#### Stated task
Copy the material below into a JSON list of strings, one string per line, starting at the line with "This is a 0.5" and ending with the line with "road 2 (residential): [(114,146),(181,116),(215,77),(233,0)]", inclusive. Skip any blank lines.

#### Extracted entries
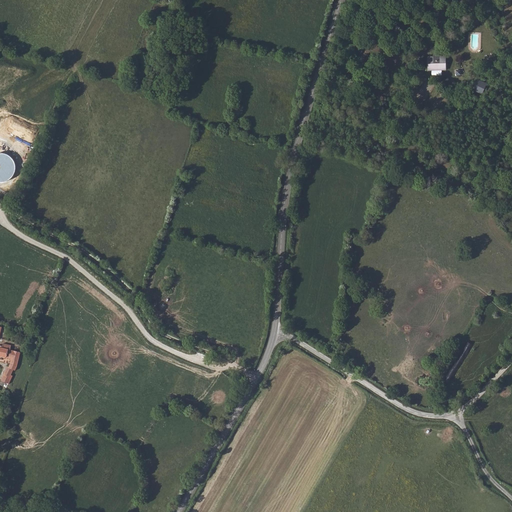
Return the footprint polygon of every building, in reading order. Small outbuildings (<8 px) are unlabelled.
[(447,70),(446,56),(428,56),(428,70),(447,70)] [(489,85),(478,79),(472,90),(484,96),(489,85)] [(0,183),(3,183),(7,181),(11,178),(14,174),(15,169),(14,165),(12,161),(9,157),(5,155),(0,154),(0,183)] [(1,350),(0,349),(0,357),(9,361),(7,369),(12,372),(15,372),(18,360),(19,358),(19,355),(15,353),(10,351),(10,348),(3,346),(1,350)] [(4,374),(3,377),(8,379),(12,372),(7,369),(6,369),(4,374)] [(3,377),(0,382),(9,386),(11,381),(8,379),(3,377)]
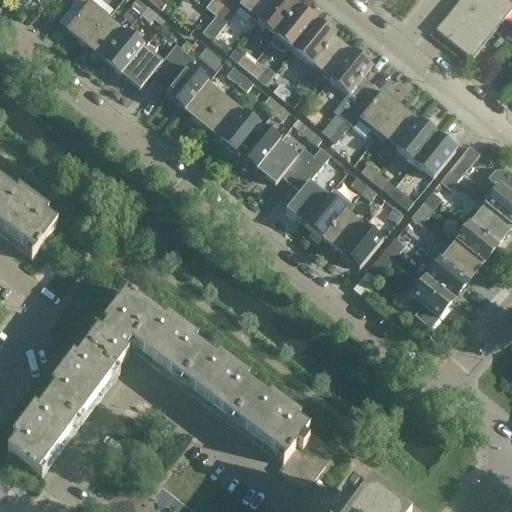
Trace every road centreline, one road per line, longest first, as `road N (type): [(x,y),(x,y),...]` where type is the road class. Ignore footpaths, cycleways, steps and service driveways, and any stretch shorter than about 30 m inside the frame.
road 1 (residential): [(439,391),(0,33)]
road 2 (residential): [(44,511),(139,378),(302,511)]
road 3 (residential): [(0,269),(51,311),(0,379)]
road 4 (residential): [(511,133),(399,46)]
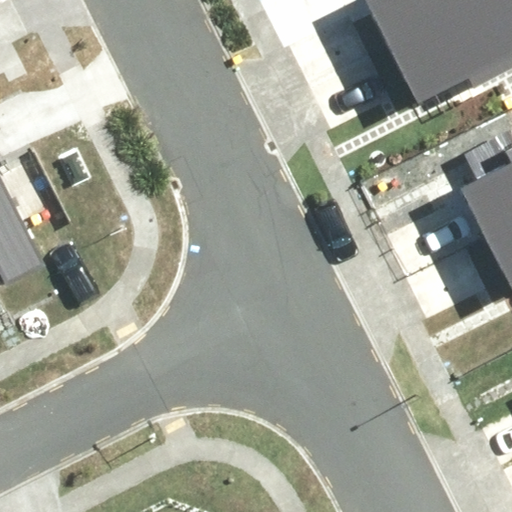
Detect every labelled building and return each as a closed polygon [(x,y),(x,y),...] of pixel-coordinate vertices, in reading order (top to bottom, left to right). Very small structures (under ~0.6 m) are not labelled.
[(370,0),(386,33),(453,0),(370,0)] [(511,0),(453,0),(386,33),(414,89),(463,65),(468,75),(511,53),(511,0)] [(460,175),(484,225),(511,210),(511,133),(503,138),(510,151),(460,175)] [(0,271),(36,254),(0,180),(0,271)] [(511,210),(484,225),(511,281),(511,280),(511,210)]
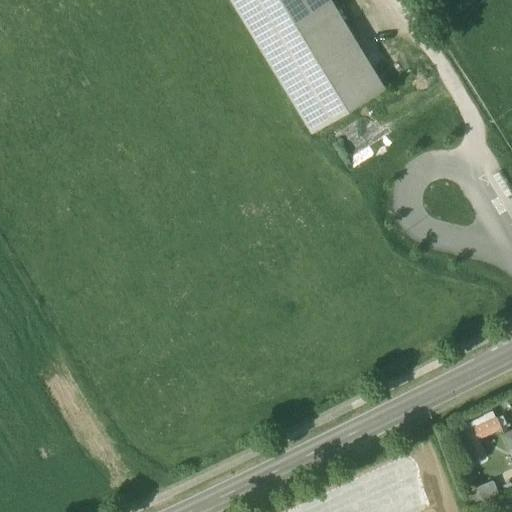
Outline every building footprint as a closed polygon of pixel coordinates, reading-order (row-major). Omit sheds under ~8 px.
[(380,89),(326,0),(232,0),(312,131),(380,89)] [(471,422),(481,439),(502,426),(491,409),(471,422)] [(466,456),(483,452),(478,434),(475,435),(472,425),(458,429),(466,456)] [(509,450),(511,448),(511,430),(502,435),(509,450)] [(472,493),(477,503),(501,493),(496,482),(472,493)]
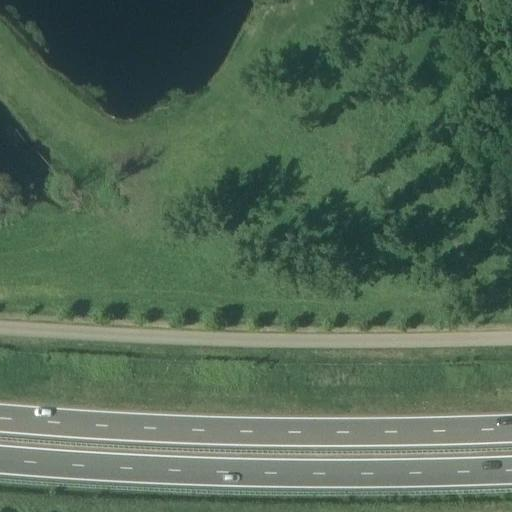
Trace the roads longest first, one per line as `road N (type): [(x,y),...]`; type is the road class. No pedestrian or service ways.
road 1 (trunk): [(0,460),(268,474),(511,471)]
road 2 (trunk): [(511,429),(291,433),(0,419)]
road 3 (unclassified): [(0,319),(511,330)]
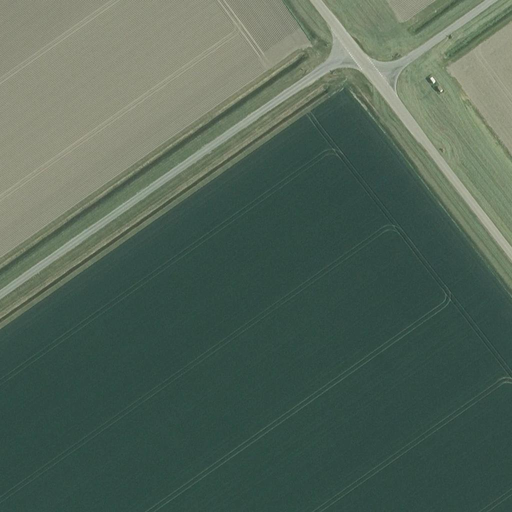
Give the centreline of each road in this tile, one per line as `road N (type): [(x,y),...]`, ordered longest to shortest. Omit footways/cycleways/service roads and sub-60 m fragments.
...
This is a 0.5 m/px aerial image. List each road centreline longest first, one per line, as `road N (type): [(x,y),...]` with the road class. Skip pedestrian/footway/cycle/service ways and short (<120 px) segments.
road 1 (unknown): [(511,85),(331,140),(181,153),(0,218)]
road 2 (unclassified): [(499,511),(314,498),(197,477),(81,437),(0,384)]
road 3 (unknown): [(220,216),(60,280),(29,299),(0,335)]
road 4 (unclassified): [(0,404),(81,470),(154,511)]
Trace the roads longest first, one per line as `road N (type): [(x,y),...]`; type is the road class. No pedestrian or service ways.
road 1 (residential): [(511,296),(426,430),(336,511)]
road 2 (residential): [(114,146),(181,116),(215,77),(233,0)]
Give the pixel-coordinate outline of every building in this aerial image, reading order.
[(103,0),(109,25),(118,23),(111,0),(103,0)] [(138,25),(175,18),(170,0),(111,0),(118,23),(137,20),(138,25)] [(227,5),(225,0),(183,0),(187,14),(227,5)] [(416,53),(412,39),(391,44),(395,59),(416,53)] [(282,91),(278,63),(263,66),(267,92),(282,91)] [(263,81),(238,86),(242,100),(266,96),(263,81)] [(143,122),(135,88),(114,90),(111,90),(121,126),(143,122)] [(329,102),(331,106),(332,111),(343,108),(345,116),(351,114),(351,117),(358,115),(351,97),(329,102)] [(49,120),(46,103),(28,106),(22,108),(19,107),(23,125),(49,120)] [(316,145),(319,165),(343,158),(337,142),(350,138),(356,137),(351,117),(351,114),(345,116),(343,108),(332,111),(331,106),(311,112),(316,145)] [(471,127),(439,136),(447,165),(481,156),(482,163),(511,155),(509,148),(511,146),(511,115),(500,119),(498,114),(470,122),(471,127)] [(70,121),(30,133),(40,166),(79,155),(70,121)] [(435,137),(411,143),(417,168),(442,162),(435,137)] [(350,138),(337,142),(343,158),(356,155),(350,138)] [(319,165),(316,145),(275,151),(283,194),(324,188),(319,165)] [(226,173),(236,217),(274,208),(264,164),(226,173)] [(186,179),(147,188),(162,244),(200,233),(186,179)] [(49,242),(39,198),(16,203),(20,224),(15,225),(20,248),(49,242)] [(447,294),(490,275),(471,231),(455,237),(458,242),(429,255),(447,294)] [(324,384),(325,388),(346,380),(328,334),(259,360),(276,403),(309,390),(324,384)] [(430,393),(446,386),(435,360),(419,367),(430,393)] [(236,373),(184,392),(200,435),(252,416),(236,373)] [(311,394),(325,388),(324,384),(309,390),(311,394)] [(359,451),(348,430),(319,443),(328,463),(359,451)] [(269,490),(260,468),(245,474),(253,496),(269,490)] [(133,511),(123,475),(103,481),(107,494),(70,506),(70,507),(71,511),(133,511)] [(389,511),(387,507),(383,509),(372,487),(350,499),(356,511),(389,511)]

#### Finished exercise
[
  "This is a 0.5 m/px aerial image. List each road centreline longest first, one per line, as `road N (type): [(x,y),...]` with the road class. Skip pedestrian/footway/cycle/service ways and short (<120 px) segments.",
  "road 1 (unknown): [(511,85),(331,140),(181,153),(0,218)]",
  "road 2 (unclassified): [(499,511),(314,498),(197,477),(81,437),(0,384)]",
  "road 3 (unknown): [(220,216),(60,280),(29,299),(0,335)]",
  "road 4 (unclassified): [(0,404),(81,470),(154,511)]",
  "Trace the roads longest first, one per line as `road N (type): [(x,y),...]`; type is the road class. No pedestrian or service ways.",
  "road 1 (residential): [(511,296),(426,430),(336,511)]",
  "road 2 (residential): [(114,146),(181,116),(215,77),(233,0)]"
]